** Opening Excerpted data block **
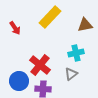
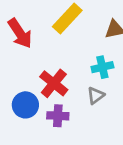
red arrow: (15, 28) -> (20, 33), size x1.6

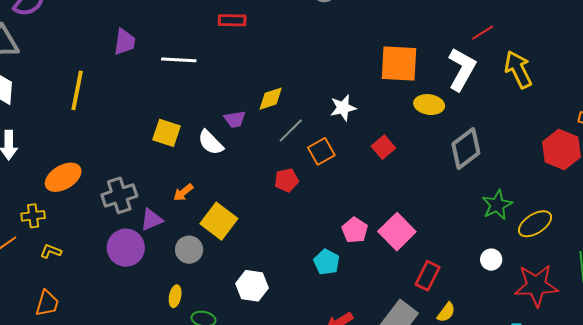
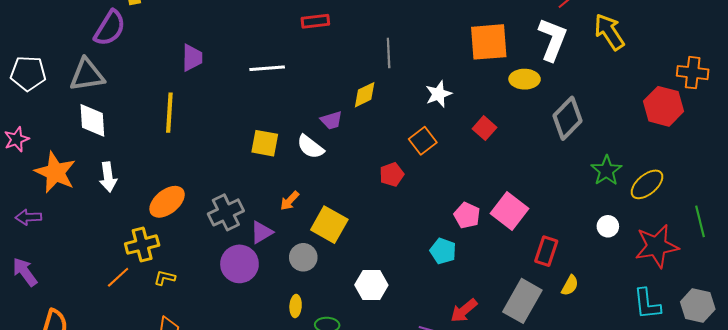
purple trapezoid: (125, 42) -> (192, 58), moved
gray line: (291, 130) -> (389, 53), moved, turned -40
yellow cross: (33, 216) -> (142, 245), size x1.4

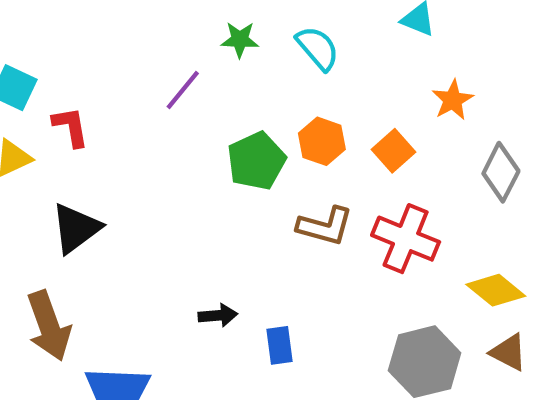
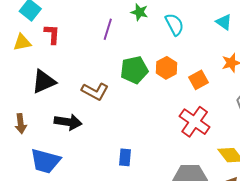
purple line: (183, 90) -> (108, 29), turned -35
brown L-shape: (325, 226) -> (95, 91), moved
black arrow: (218, 315) -> (68, 122), moved, size x1.5
brown arrow: (49, 326) -> (21, 124), size x0.6

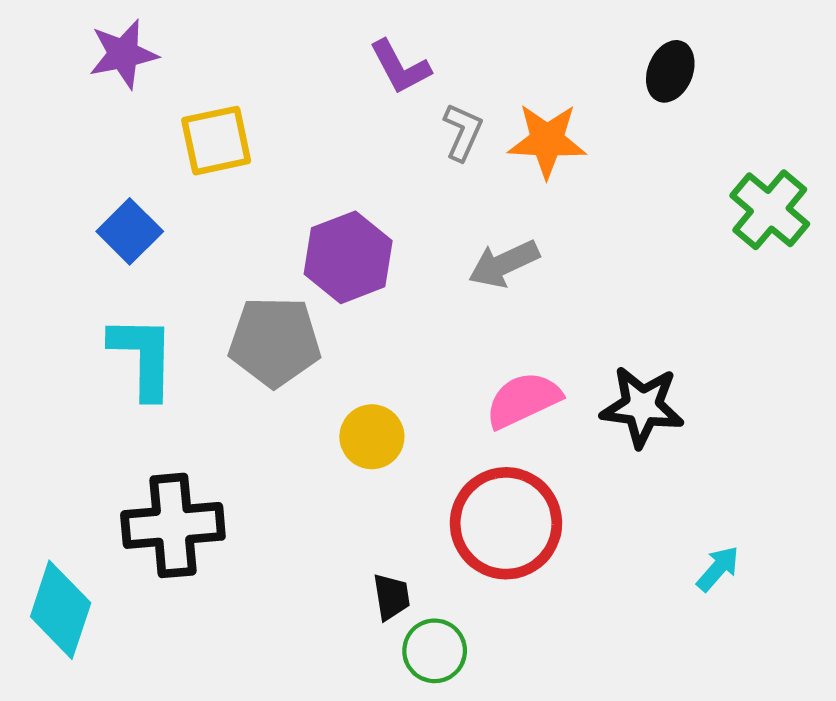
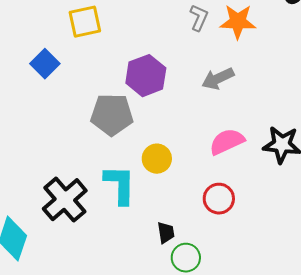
cyan L-shape: (143, 357) -> (120, 185), moved
red circle: (506, 523) -> (219, 199), size x0.6
black cross: (173, 525) -> (65, 200), turned -36

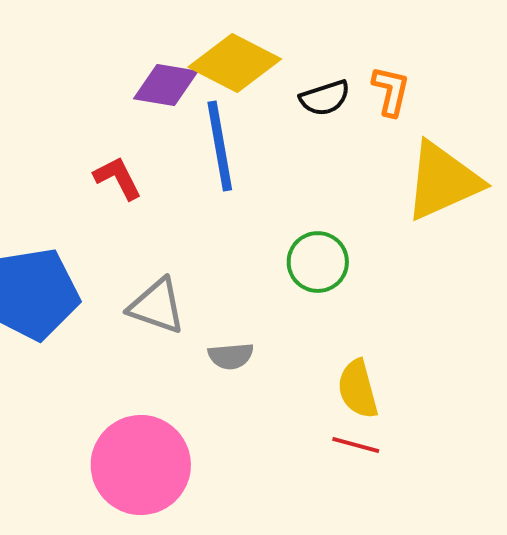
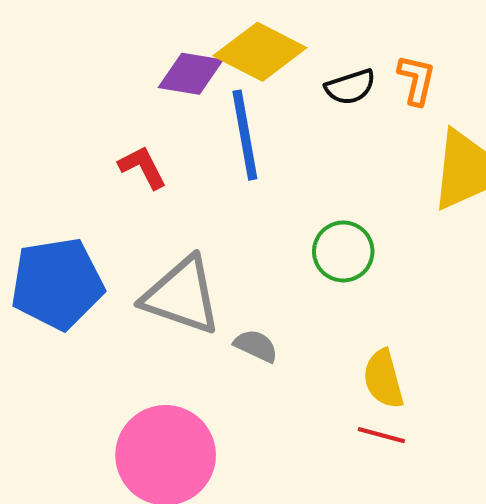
gray triangle: (157, 306) -> (182, 296), size x1.4
gray semicircle: (231, 356) -> (256, 346), turned -150

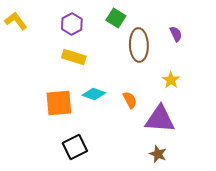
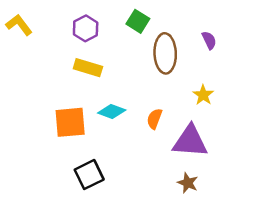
orange semicircle: (130, 100) -> (154, 119), turned -132

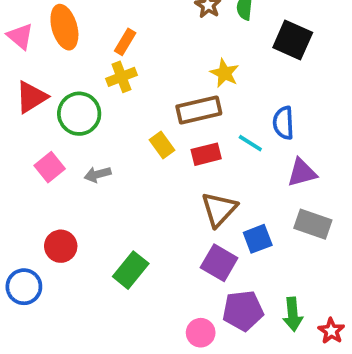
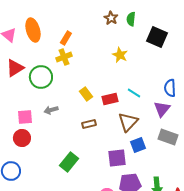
brown rectangle: (199, 110) -> (89, 124), moved, size x0.6
blue semicircle: (283, 123) -> (170, 88), moved
pink square: (50, 167) -> (25, 117), moved, turned 35
purple triangle: (302, 173) -> (162, 109), turned -36
brown triangle: (219, 209) -> (128, 122), moved
red circle: (61, 246) -> (22, 138), moved
purple square: (219, 263) -> (117, 158), turned -36

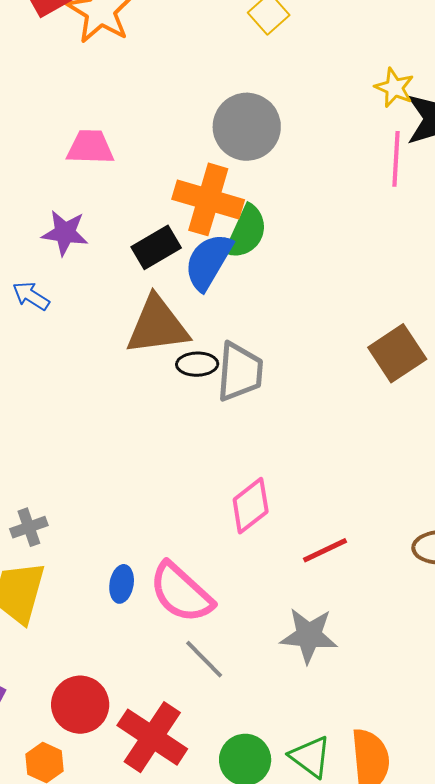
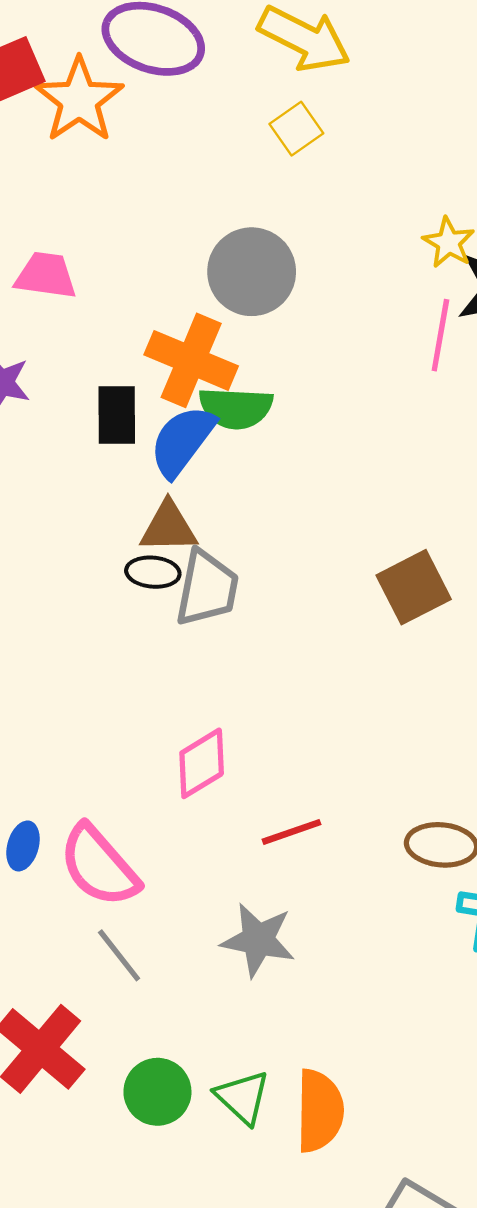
green semicircle: (246, 232) -> (236, 408), turned 62
black rectangle: (156, 247) -> (117, 415), turned -66
brown triangle: (157, 326) -> (169, 527), moved, size x0.7

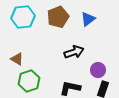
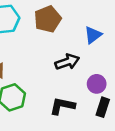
blue triangle: (88, 19) -> (93, 35), moved

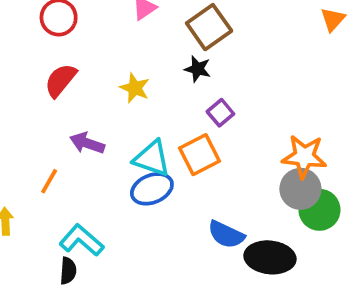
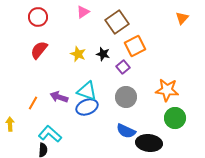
black star: (198, 69) -> (103, 54), moved
purple arrow: (87, 143) -> (59, 97), moved
orange square: (200, 155) -> (135, 46), moved
gray circle: (300, 189) -> (126, 97), moved

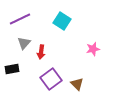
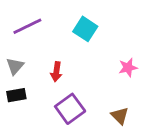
gray triangle: (24, 43) -> (15, 66), moved
brown triangle: (77, 84) -> (120, 116), moved

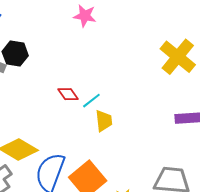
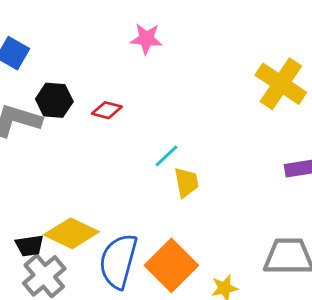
red diamond: (68, 94) -> (107, 110), moved, turned -35

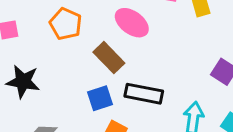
** Closing Excerpted data block **
▶ Problem to solve
Transcribe the listing in full and omit the pictures.

▶ Task output
red arrow: (15, 28) -> (20, 33), size x1.6

purple trapezoid: (125, 42) -> (192, 58), moved
gray line: (291, 130) -> (389, 53), moved, turned -40
yellow cross: (33, 216) -> (142, 245), size x1.4

purple line: (183, 90) -> (108, 29), turned -35
brown L-shape: (325, 226) -> (95, 91), moved
black arrow: (218, 315) -> (68, 122), moved, size x1.5
brown arrow: (49, 326) -> (21, 124), size x0.6

cyan L-shape: (143, 357) -> (120, 185), moved
red circle: (506, 523) -> (219, 199), size x0.6
black cross: (173, 525) -> (65, 200), turned -36

gray triangle: (157, 306) -> (182, 296), size x1.4
gray semicircle: (231, 356) -> (256, 346), turned -150

orange semicircle: (130, 100) -> (154, 119), turned -132

brown rectangle: (199, 110) -> (89, 124), moved, size x0.6
blue semicircle: (283, 123) -> (170, 88), moved
pink square: (50, 167) -> (25, 117), moved, turned 35
purple triangle: (302, 173) -> (162, 109), turned -36
brown triangle: (219, 209) -> (128, 122), moved
red circle: (61, 246) -> (22, 138), moved
purple square: (219, 263) -> (117, 158), turned -36

green semicircle: (246, 232) -> (236, 408), turned 62
black rectangle: (156, 247) -> (117, 415), turned -66
brown triangle: (157, 326) -> (169, 527), moved, size x0.7

blue triangle: (88, 19) -> (93, 35), moved

black star: (198, 69) -> (103, 54), moved
purple arrow: (87, 143) -> (59, 97), moved
orange square: (200, 155) -> (135, 46), moved
gray circle: (300, 189) -> (126, 97), moved

gray triangle: (24, 43) -> (15, 66), moved
brown triangle: (77, 84) -> (120, 116), moved

red diamond: (68, 94) -> (107, 110), moved, turned -35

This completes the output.